### PROBLEM TO SOLVE
Print the line containing "FAN pin VCC: 5V -> VIN" and each line after it to the end of the material below. Print nothing else.
————
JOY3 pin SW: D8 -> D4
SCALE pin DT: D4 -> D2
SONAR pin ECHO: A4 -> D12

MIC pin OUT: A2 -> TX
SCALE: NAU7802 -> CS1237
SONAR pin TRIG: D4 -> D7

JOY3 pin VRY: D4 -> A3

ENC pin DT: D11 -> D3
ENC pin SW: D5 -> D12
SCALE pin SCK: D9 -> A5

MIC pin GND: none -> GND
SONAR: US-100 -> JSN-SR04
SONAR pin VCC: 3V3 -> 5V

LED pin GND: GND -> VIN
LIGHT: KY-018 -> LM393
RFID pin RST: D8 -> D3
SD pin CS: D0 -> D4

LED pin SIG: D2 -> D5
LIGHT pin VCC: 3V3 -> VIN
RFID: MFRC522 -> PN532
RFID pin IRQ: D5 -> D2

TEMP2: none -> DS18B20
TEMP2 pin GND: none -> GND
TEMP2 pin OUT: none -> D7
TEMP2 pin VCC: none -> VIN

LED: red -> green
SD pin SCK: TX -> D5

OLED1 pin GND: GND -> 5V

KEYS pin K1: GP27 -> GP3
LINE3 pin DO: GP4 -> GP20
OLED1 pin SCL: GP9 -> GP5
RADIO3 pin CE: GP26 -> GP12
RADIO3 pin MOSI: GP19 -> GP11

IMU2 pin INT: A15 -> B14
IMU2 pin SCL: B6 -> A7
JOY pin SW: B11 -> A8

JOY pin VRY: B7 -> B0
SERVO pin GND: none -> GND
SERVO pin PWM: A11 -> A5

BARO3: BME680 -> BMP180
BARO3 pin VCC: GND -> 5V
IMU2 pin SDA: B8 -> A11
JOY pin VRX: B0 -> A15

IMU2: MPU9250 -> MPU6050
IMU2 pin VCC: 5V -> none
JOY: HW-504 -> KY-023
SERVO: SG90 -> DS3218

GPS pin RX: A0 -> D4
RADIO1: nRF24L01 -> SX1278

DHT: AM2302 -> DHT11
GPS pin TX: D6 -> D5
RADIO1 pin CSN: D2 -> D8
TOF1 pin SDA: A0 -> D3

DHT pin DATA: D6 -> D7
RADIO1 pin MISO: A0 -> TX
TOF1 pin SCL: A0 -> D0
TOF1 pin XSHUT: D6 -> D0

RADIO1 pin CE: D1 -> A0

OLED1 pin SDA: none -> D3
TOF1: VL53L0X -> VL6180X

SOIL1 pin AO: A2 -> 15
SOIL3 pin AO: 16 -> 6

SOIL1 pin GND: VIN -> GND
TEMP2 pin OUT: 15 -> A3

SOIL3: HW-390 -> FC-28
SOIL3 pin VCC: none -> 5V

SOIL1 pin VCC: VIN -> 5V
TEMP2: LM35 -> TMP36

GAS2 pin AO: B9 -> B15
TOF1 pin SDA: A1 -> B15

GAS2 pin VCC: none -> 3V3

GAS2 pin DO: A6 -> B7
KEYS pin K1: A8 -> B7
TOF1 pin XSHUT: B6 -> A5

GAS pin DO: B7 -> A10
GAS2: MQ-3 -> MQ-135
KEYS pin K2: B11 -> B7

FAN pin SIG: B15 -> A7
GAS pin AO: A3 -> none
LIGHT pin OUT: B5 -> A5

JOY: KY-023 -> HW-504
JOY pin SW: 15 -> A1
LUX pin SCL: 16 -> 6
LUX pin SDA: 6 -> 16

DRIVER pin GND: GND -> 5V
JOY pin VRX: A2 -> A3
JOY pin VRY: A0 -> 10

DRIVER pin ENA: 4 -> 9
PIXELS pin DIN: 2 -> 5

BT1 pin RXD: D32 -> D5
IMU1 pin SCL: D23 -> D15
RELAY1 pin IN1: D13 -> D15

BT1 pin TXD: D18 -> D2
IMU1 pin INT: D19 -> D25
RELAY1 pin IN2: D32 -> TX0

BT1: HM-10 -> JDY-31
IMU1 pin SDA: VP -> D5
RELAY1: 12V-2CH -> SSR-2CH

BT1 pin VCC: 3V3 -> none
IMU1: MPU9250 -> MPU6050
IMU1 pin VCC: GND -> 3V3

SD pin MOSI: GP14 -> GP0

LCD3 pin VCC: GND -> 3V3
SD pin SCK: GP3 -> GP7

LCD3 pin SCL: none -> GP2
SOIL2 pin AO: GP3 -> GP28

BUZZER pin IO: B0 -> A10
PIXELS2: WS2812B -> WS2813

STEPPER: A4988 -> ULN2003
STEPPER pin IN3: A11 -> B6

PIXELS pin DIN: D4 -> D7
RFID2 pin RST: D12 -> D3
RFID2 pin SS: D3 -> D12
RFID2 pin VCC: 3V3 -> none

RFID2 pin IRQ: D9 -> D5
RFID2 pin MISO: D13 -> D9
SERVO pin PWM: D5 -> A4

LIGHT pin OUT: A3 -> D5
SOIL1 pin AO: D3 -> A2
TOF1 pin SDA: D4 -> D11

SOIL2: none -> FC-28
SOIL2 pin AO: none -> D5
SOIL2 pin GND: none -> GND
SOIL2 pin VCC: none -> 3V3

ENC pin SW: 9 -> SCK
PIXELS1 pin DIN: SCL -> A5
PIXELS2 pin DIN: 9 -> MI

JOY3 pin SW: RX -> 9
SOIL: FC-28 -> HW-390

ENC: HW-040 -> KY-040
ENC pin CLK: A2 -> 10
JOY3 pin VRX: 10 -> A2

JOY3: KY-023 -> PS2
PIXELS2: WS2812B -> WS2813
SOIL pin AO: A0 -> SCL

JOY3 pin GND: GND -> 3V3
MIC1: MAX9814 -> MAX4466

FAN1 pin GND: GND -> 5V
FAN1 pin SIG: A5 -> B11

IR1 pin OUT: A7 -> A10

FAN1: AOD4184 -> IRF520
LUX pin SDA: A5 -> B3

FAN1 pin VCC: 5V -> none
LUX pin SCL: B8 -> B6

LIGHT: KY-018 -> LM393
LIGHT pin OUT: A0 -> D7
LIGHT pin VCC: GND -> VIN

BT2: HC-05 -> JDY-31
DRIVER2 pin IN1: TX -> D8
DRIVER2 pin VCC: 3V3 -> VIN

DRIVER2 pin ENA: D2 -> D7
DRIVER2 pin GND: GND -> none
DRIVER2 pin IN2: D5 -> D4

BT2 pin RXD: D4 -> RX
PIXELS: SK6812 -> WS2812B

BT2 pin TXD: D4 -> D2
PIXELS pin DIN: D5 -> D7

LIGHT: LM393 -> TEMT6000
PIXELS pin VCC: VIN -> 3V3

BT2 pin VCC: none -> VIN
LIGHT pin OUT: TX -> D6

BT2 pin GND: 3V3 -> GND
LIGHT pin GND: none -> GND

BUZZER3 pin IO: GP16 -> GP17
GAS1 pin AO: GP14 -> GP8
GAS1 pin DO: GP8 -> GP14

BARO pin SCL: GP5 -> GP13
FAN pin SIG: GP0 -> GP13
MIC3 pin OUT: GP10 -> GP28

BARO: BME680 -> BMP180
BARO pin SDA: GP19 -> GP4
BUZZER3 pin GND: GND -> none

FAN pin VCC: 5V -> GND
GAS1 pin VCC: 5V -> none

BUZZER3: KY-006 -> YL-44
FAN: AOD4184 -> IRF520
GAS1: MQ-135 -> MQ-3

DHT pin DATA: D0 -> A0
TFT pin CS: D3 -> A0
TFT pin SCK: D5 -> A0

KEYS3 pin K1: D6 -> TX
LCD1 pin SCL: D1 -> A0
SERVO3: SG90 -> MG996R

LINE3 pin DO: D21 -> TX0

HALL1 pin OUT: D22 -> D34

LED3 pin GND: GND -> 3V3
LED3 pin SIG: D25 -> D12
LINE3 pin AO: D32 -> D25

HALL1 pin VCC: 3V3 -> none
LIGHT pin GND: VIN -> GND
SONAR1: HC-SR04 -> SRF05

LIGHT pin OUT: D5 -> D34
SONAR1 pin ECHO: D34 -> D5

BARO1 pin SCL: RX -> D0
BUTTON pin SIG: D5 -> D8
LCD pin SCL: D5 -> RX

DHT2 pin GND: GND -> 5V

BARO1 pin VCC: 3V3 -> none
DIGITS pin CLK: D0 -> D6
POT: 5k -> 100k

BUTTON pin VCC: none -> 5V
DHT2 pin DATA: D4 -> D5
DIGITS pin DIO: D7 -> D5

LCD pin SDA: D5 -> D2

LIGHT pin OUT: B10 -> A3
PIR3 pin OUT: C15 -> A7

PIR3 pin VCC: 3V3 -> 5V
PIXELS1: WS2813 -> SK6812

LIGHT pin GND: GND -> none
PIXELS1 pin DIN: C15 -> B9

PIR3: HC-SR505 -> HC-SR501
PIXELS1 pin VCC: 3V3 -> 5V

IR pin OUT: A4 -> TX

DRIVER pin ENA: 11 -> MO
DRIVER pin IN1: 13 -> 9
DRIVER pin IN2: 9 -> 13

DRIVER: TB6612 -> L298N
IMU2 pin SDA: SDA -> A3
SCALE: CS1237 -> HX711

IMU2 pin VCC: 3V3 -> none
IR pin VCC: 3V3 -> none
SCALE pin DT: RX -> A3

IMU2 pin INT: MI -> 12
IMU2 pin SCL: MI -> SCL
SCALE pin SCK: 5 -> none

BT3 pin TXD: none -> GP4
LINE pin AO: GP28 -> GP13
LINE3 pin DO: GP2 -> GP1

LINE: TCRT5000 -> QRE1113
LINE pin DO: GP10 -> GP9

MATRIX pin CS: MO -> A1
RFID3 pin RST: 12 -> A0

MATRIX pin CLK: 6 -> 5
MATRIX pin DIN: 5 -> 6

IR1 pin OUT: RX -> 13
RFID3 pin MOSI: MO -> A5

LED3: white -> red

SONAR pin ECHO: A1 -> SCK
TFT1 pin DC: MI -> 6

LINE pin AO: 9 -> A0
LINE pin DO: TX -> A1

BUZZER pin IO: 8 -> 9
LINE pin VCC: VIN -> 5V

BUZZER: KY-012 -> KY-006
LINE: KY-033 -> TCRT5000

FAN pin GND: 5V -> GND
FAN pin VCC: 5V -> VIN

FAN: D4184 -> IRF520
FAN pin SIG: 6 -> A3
————
### EXERCISE SOLUTION
FAN pin VCC: 5V -> VIN

FAN: D4184 -> IRF520
FAN pin SIG: 6 -> A3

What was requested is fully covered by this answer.